Exercise:
Give back each line of the data exactly as it reads, minus the pictures.

* * * * *

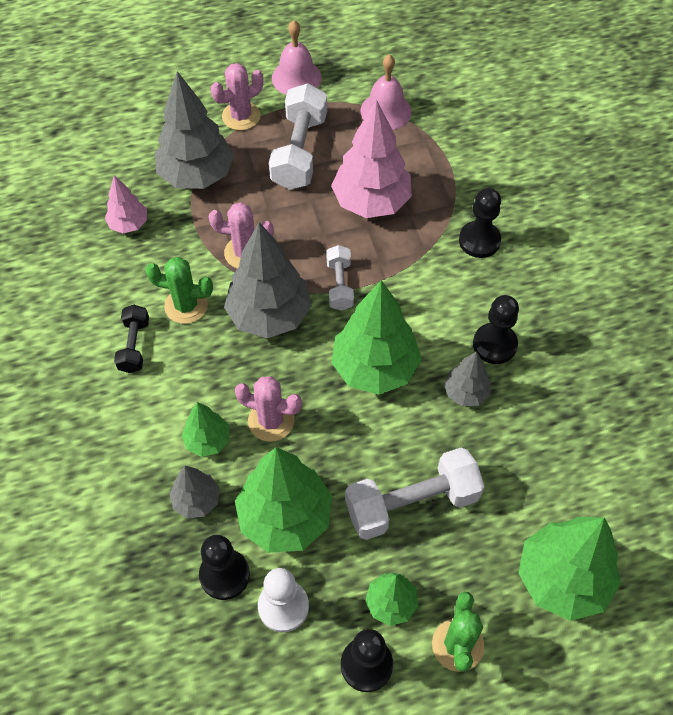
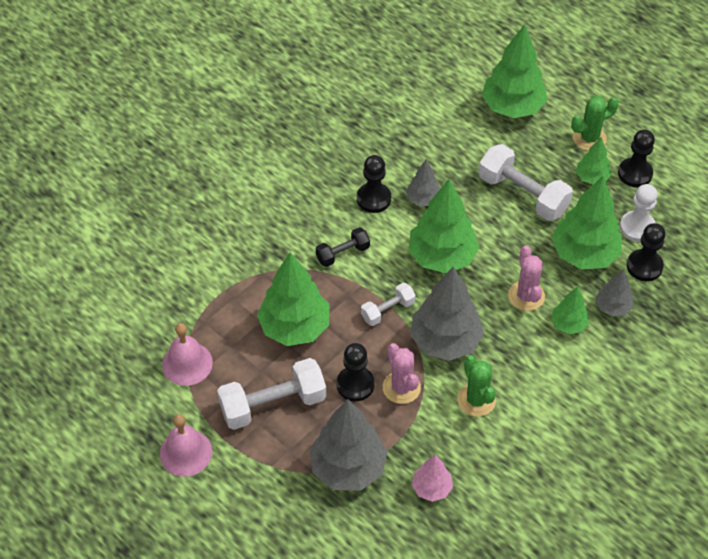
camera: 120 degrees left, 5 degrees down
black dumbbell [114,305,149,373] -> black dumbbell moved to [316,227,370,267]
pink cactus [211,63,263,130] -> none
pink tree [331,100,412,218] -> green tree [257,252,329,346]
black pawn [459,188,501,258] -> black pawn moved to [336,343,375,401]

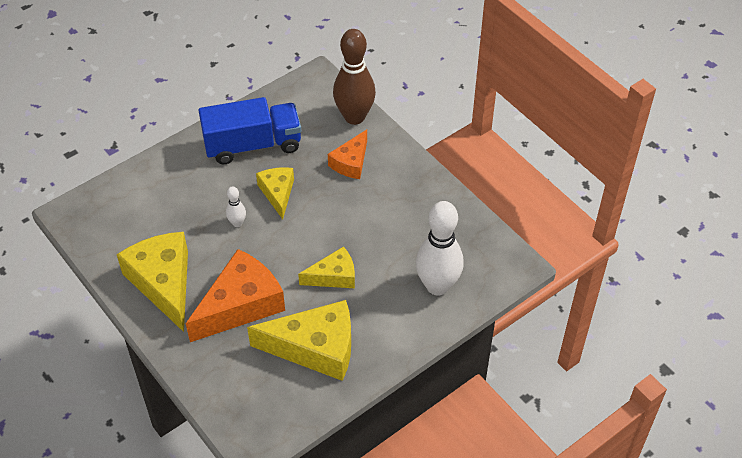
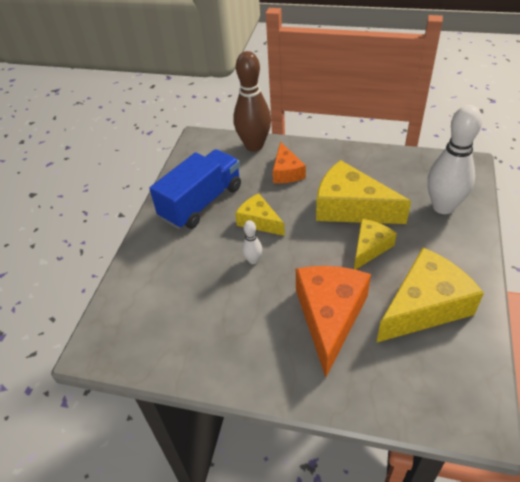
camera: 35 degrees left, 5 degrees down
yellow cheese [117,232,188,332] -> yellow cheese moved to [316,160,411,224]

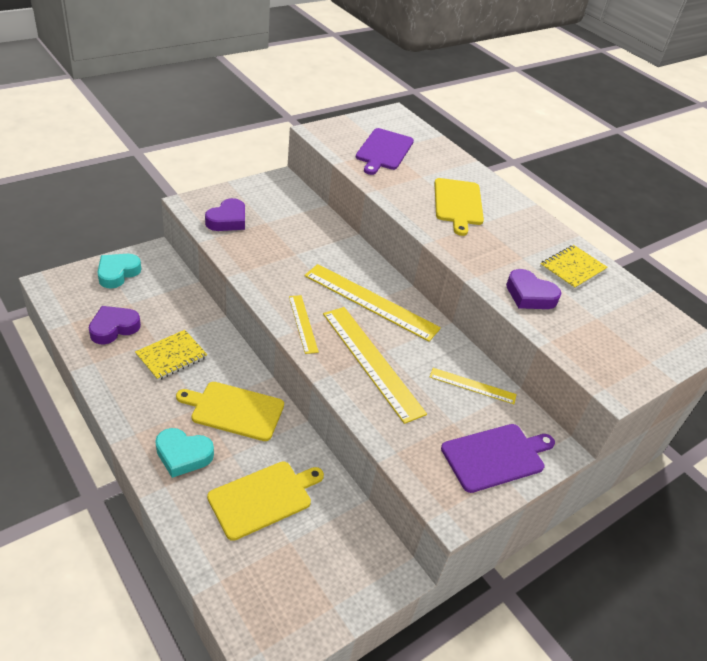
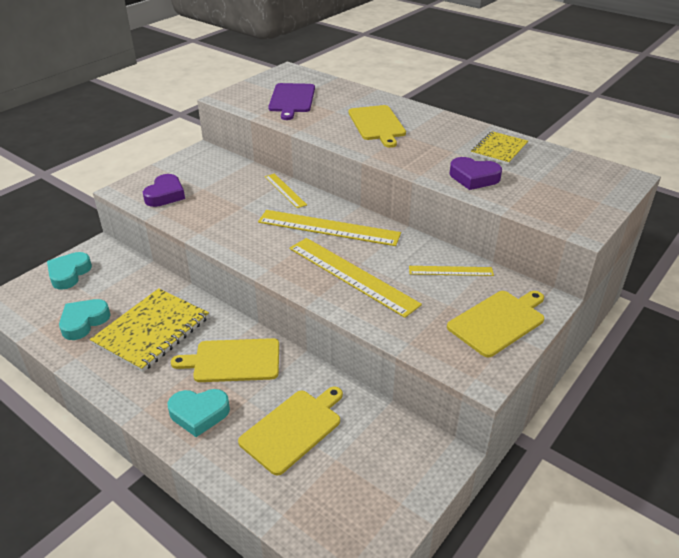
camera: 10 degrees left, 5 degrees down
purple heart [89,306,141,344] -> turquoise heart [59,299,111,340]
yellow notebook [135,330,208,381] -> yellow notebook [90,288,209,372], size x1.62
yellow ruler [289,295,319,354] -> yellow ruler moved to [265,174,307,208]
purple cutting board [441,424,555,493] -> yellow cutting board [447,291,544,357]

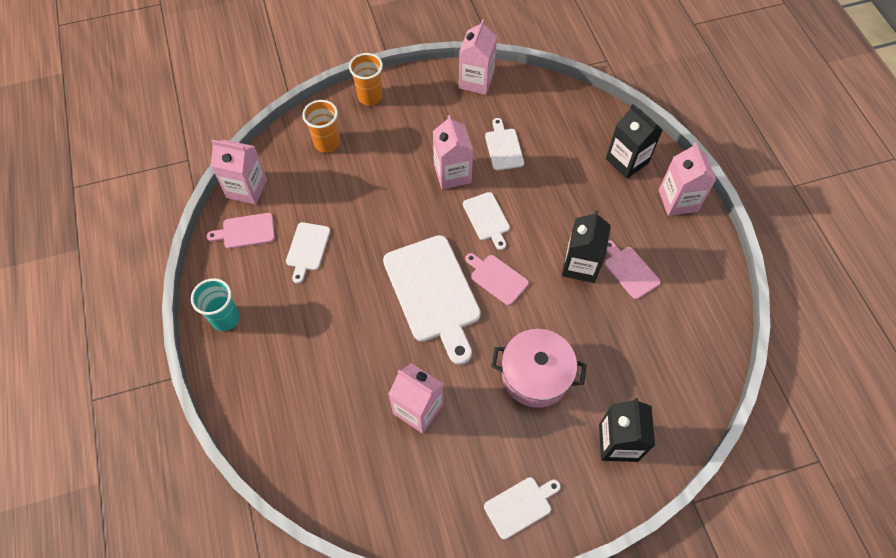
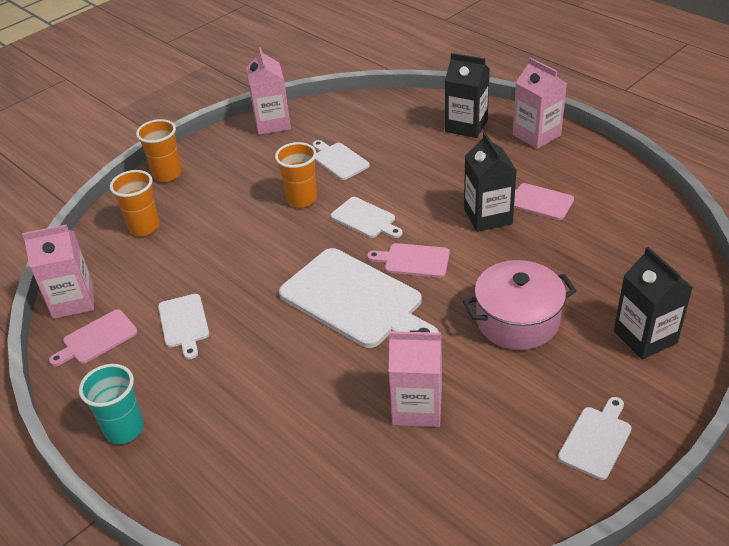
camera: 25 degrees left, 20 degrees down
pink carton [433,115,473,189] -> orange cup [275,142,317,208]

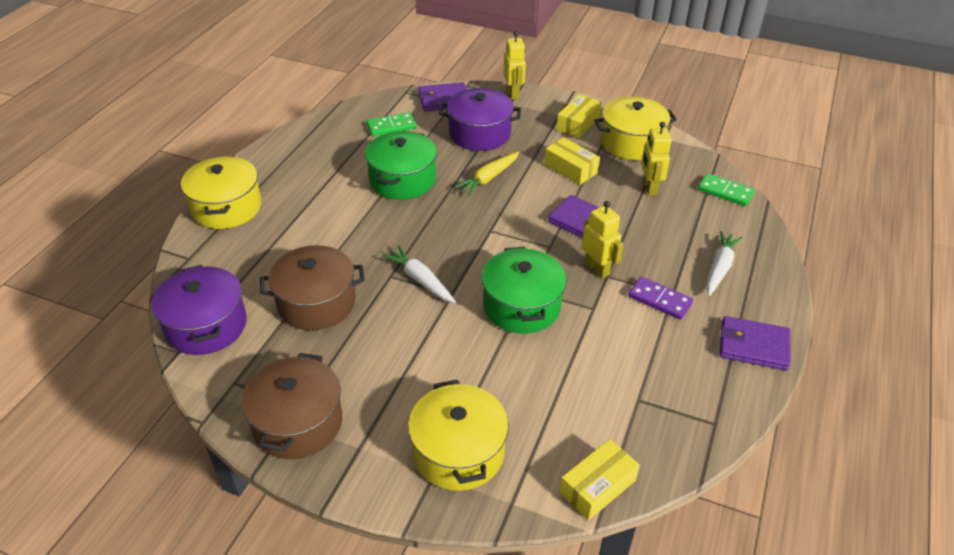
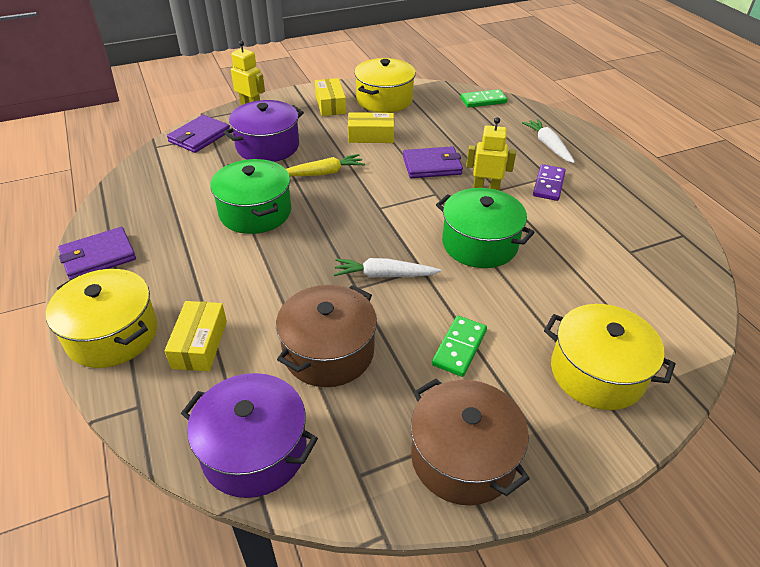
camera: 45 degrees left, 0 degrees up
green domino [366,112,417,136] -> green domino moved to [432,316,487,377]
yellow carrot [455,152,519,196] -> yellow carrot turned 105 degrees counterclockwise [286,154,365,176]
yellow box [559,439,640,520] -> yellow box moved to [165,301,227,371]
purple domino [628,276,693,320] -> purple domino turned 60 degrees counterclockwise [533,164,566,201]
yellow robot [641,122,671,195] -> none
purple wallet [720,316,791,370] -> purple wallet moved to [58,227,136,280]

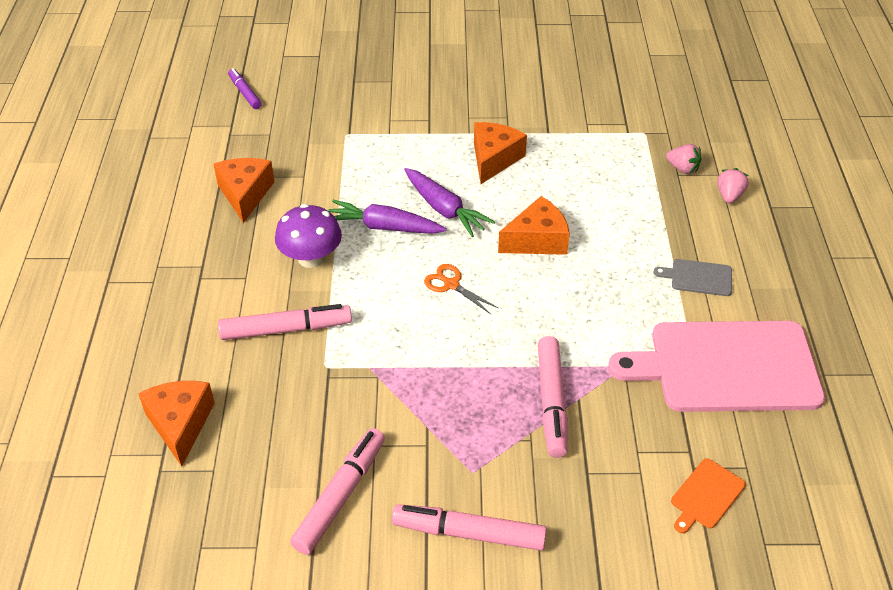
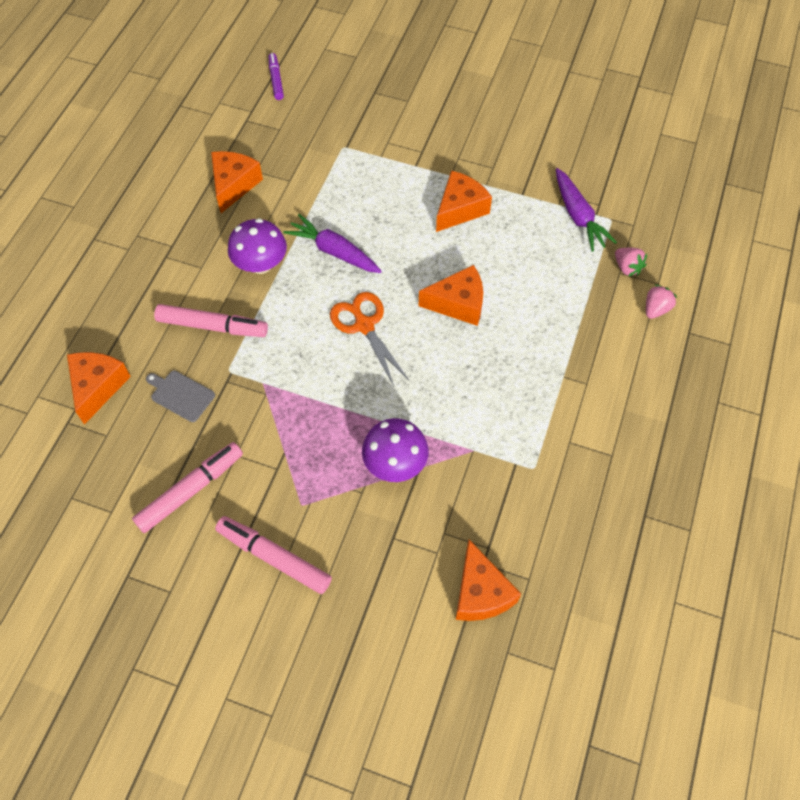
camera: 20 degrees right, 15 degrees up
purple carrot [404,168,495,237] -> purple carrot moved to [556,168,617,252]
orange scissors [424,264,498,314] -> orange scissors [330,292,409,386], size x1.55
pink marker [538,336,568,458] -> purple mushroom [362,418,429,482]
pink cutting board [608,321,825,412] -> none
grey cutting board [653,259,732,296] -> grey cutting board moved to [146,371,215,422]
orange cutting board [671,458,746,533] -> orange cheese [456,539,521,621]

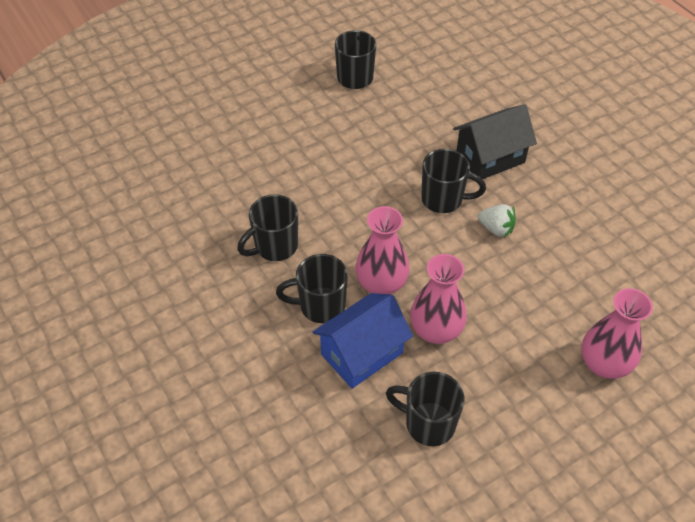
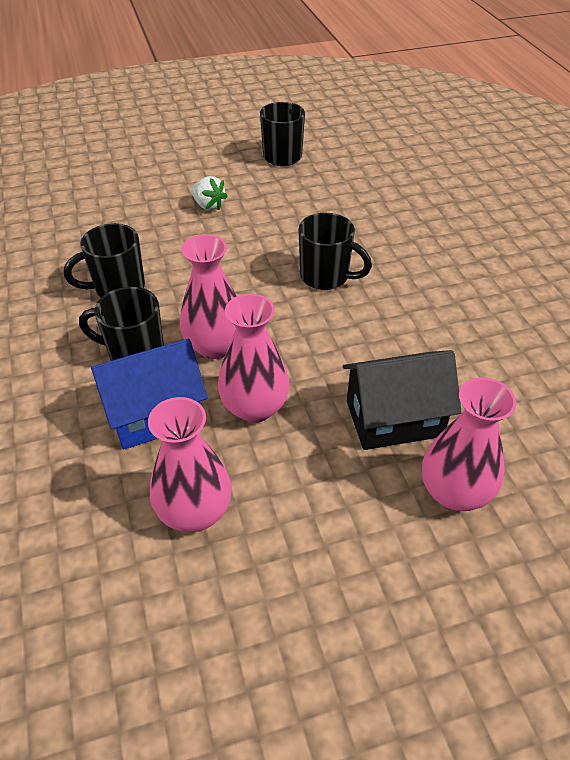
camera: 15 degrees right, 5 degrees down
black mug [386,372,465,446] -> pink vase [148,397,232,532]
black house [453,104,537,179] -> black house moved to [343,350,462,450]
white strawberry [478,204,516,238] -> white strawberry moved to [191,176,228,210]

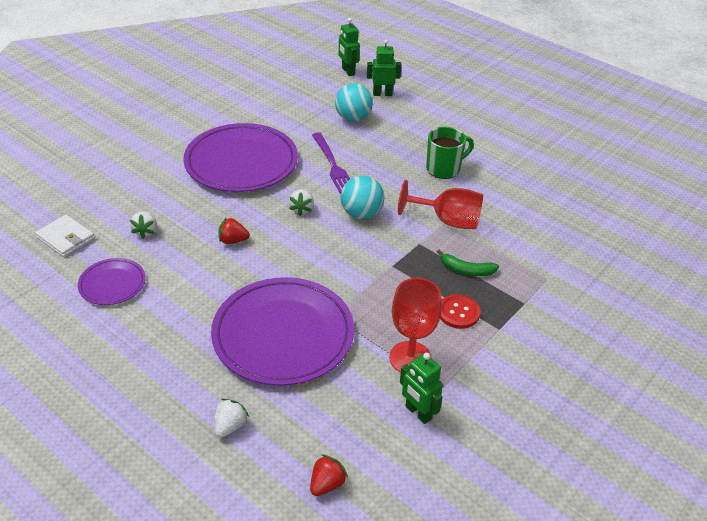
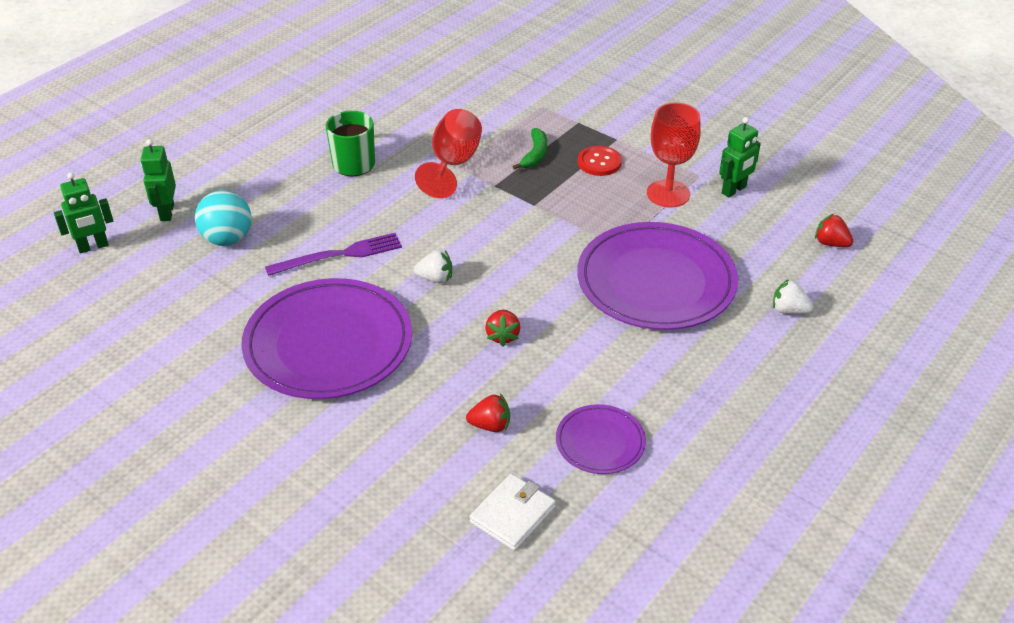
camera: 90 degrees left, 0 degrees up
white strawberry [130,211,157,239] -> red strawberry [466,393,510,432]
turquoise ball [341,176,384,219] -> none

* * * * *

Response:
camera: 120 degrees left, 5 degrees down
black dumbbell [114,305,149,373] -> black dumbbell moved to [316,227,370,267]
pink cactus [211,63,263,130] -> none
pink tree [331,100,412,218] -> green tree [257,252,329,346]
black pawn [459,188,501,258] -> black pawn moved to [336,343,375,401]

camera: 35 degrees left, 5 degrees down
yellow cheese [117,232,188,332] -> yellow cheese moved to [316,160,411,224]

camera: 10 degrees left, 5 degrees down
purple heart [89,306,141,344] -> turquoise heart [59,299,111,340]
yellow notebook [135,330,208,381] -> yellow notebook [90,288,209,372], size x1.62
yellow ruler [289,295,319,354] -> yellow ruler moved to [265,174,307,208]
purple cutting board [441,424,555,493] -> yellow cutting board [447,291,544,357]

camera: 25 degrees left, 20 degrees down
pink carton [433,115,473,189] -> orange cup [275,142,317,208]

camera: 45 degrees left, 0 degrees up
green domino [366,112,417,136] -> green domino moved to [432,316,487,377]
yellow carrot [455,152,519,196] -> yellow carrot turned 105 degrees counterclockwise [286,154,365,176]
yellow box [559,439,640,520] -> yellow box moved to [165,301,227,371]
purple domino [628,276,693,320] -> purple domino turned 60 degrees counterclockwise [533,164,566,201]
yellow robot [641,122,671,195] -> none
purple wallet [720,316,791,370] -> purple wallet moved to [58,227,136,280]

camera: 20 degrees right, 15 degrees up
purple carrot [404,168,495,237] -> purple carrot moved to [556,168,617,252]
orange scissors [424,264,498,314] -> orange scissors [330,292,409,386], size x1.55
pink marker [538,336,568,458] -> purple mushroom [362,418,429,482]
pink cutting board [608,321,825,412] -> none
grey cutting board [653,259,732,296] -> grey cutting board moved to [146,371,215,422]
orange cutting board [671,458,746,533] -> orange cheese [456,539,521,621]

camera: 15 degrees right, 5 degrees down
black mug [386,372,465,446] -> pink vase [148,397,232,532]
black house [453,104,537,179] -> black house moved to [343,350,462,450]
white strawberry [478,204,516,238] -> white strawberry moved to [191,176,228,210]

camera: 90 degrees left, 0 degrees up
white strawberry [130,211,157,239] -> red strawberry [466,393,510,432]
turquoise ball [341,176,384,219] -> none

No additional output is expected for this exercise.